Collected data:
▶

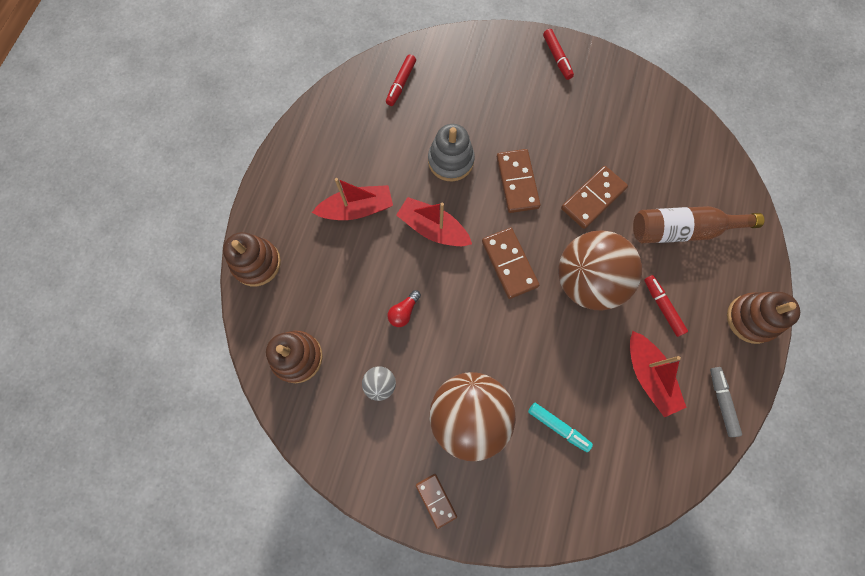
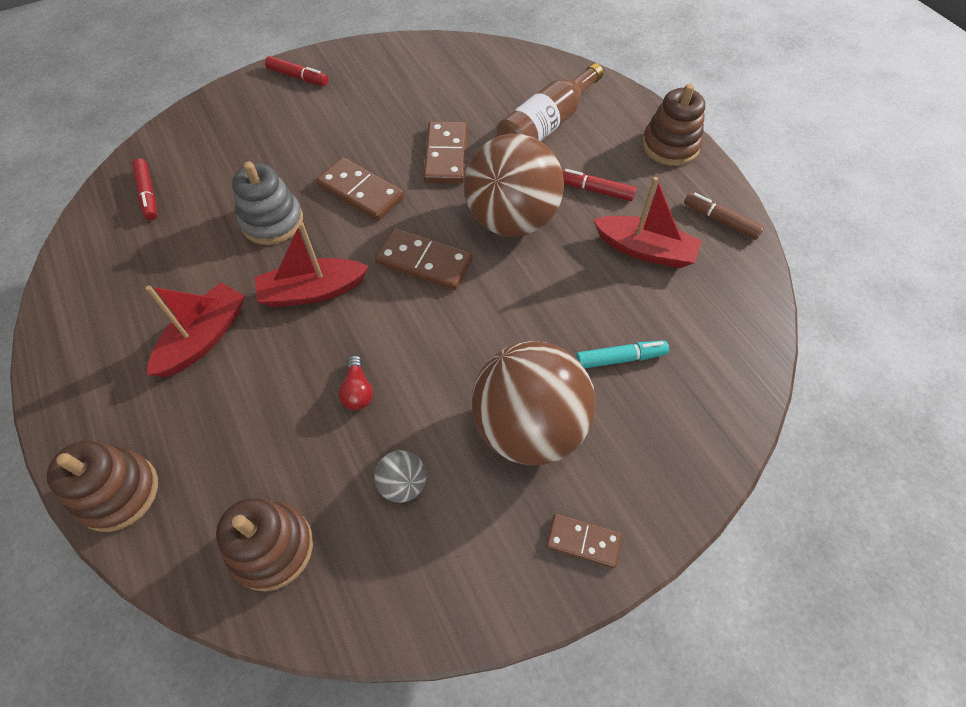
camera: 45 degrees left, 15 degrees down
grey marker [710,367,742,437] -> brown marker [684,192,764,240]

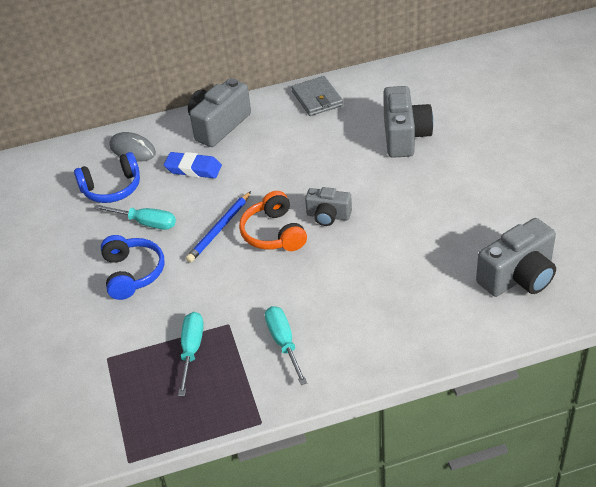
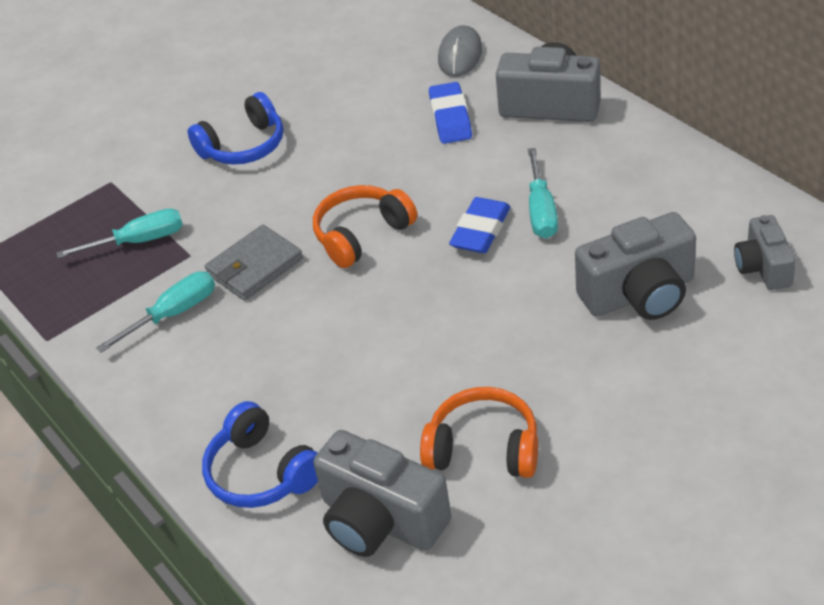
camera: 70 degrees right, 0 degrees up
blue headphones [74,152,140,203] -> blue headphones moved to [202,401,318,508]
turquoise screwdriver [94,205,176,230] -> turquoise screwdriver moved to [528,148,558,239]
blue pencil [186,191,251,263] -> none
grey wallet [291,76,343,116] -> grey wallet moved to [204,225,303,301]
grey camera [305,187,352,226] -> grey camera moved to [734,215,796,290]
none -> orange headphones [420,387,538,478]
none -> blue eraser [449,197,510,253]

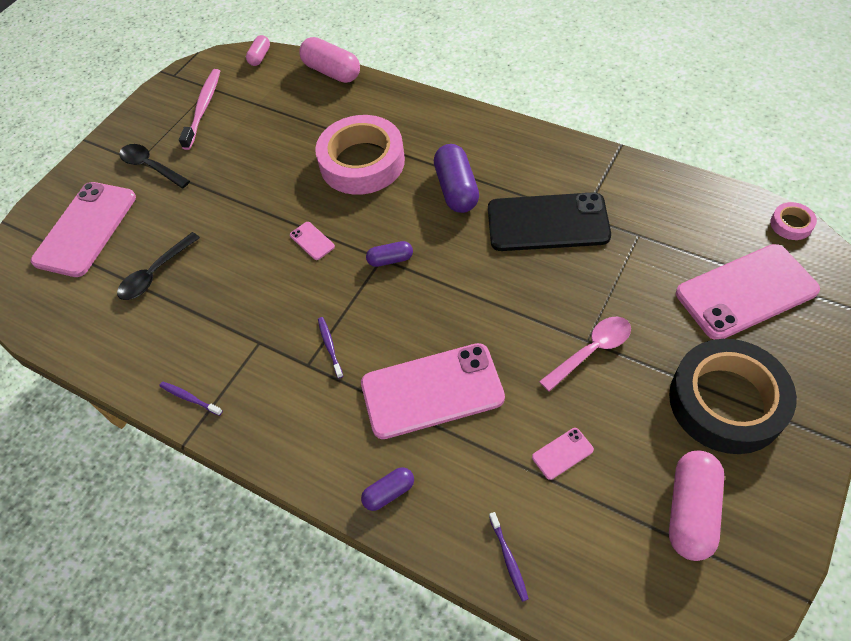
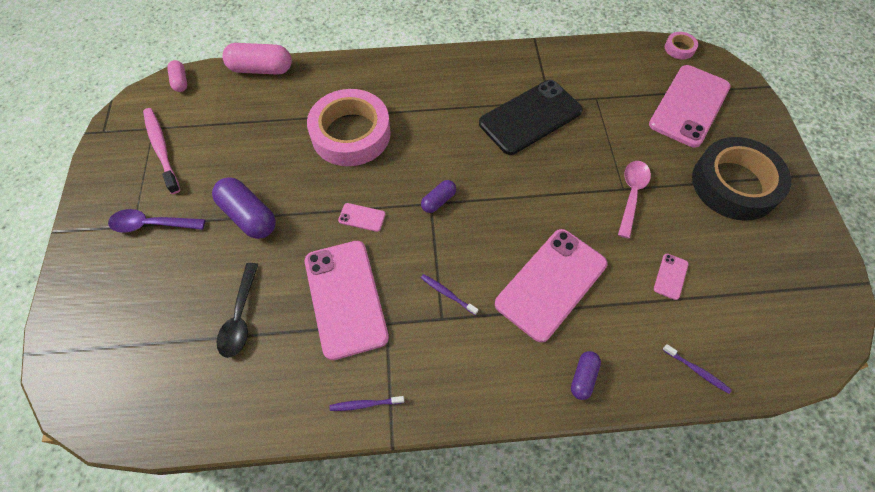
camera: 40 degrees left, 5 degrees up
pink phone [31,182,136,277] -> pink phone moved to [305,241,389,360]
black spoon [119,144,190,188] -> purple spoon [108,209,205,233]
purple capsule [434,144,479,213] -> purple capsule moved to [212,177,276,239]
pink capsule [669,451,724,561] -> none

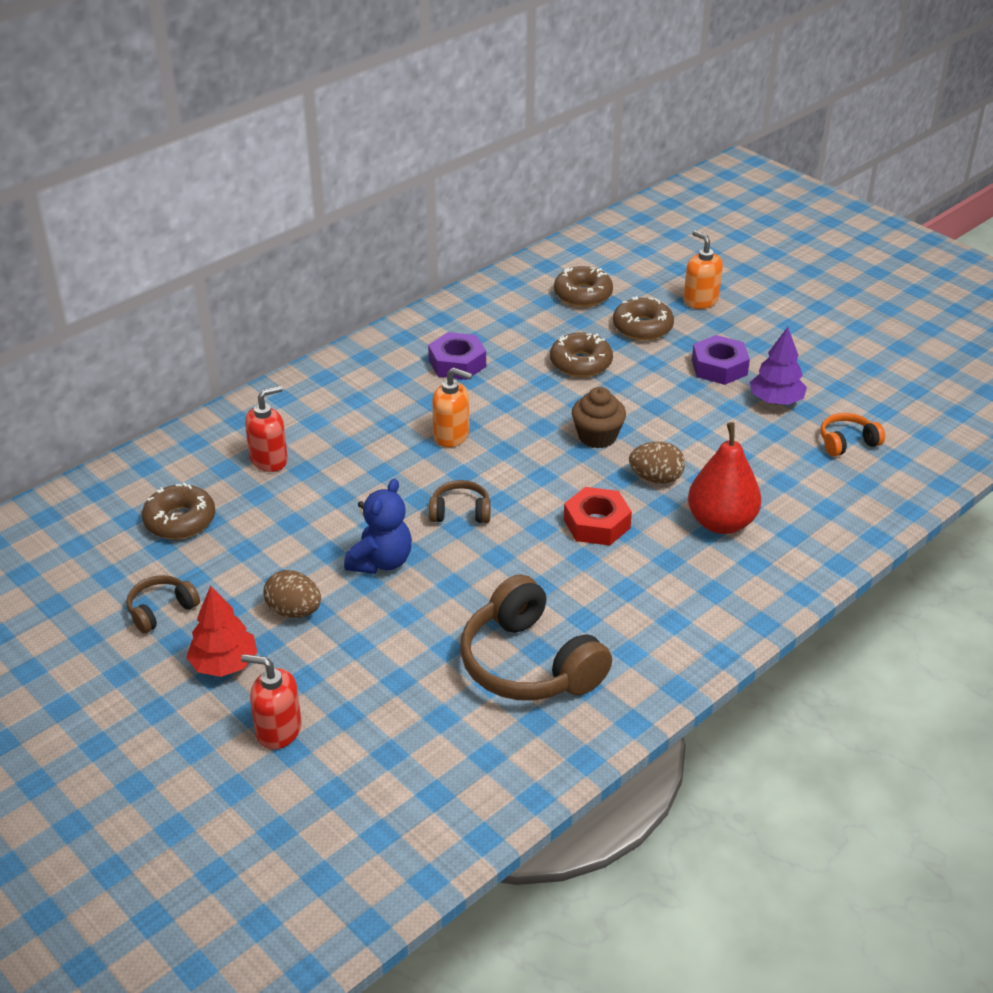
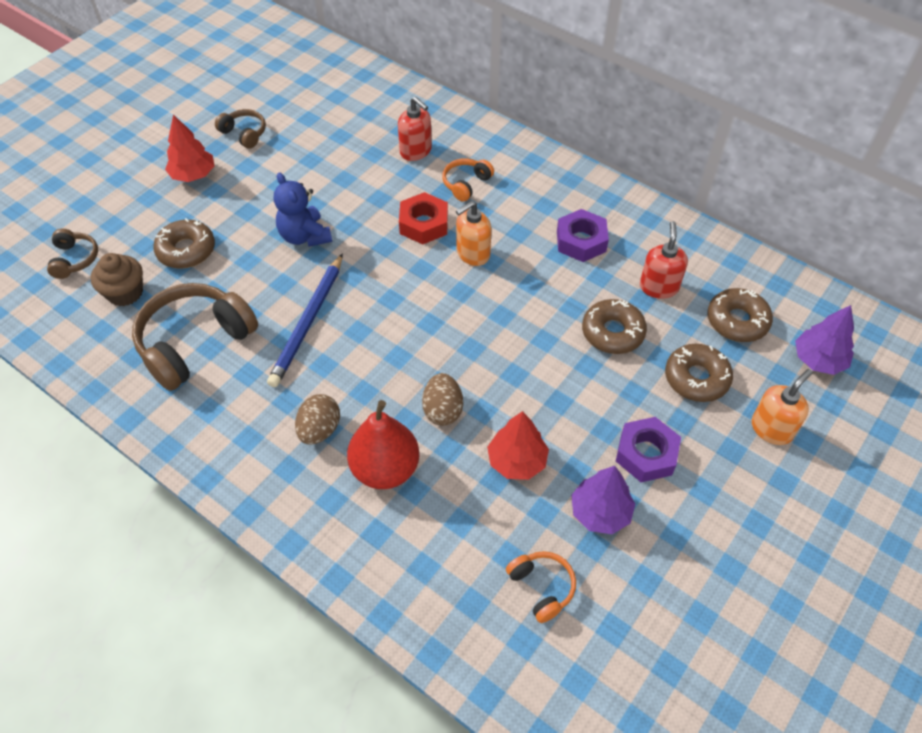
camera: 80 degrees right, 15 degrees up
brown donut [142,483,215,539] -> brown donut moved to [153,218,215,269]
red soap dispenser [241,654,302,750] -> red soap dispenser moved to [640,221,688,299]
brown egg [263,570,321,618] -> brown egg moved to [295,394,340,445]
blue teddy bear [344,479,412,574] -> blue teddy bear turned 45 degrees clockwise [274,172,332,247]
brown headphones [429,480,491,523] -> brown headphones moved to [47,229,98,279]
orange soap dispenser [432,367,473,447] -> orange soap dispenser turned 45 degrees clockwise [456,201,491,266]
red nut [564,487,632,546] -> red nut moved to [399,192,448,244]
brown cupcake [572,387,626,448] -> brown cupcake moved to [91,253,143,306]
none -> blue pencil [267,253,343,387]
none -> orange headphones [442,158,494,202]
none -> red tree [487,411,549,480]
none -> purple tree [795,305,854,375]

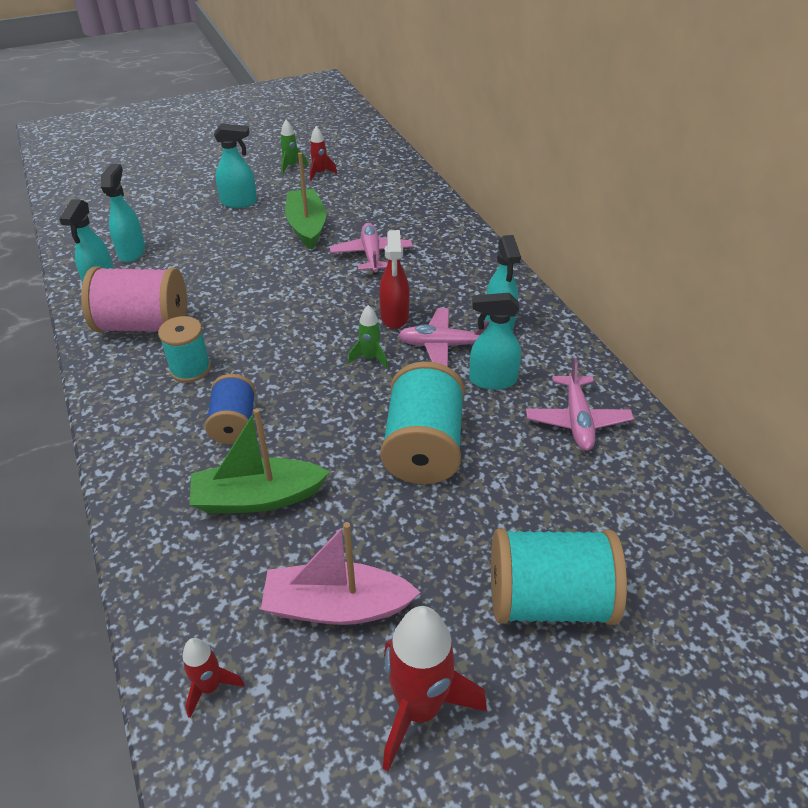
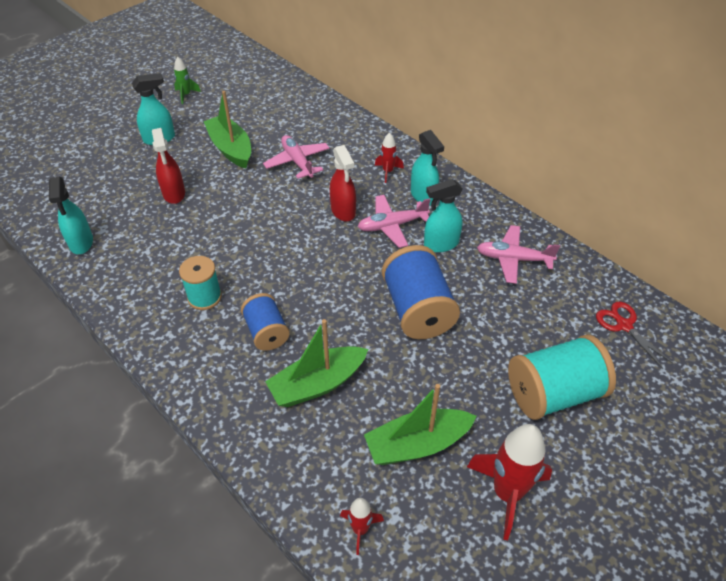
camera: 20 degrees left, 5 degrees up
pink spool [81,266,187,332] -> none
turquoise spray bottle [101,164,145,262] -> none
pink boat [261,522,421,625] -> green boat [364,384,477,465]
red rocket [310,126,337,181] -> red rocket moved to [375,132,404,183]
green rocket [348,305,388,369] -> none
turquoise spool [380,361,465,484] -> blue spool [382,245,460,339]
pink plane [526,358,634,451] -> pink plane turned 120 degrees clockwise [477,225,560,284]
none -> red spray bottle [152,128,185,204]
none -> red scissors [596,302,673,369]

◀

Work instructions
Reproduce only the lines from the beginning of the data through the line that contains "camera: 40 degrees left, 5 degrees up", both included, and please drop the pictures.

Written solution
camera: 45 degrees left, 15 degrees down
grey marker [710,367,742,437] -> brown marker [684,192,764,240]

camera: 70 degrees right, 0 degrees up
blue headphones [74,152,140,203] -> blue headphones moved to [202,401,318,508]
turquoise screwdriver [94,205,176,230] -> turquoise screwdriver moved to [528,148,558,239]
blue pencil [186,191,251,263] -> none
grey wallet [291,76,343,116] -> grey wallet moved to [204,225,303,301]
grey camera [305,187,352,226] -> grey camera moved to [734,215,796,290]
none -> orange headphones [420,387,538,478]
none -> blue eraser [449,197,510,253]

camera: 40 degrees left, 5 degrees up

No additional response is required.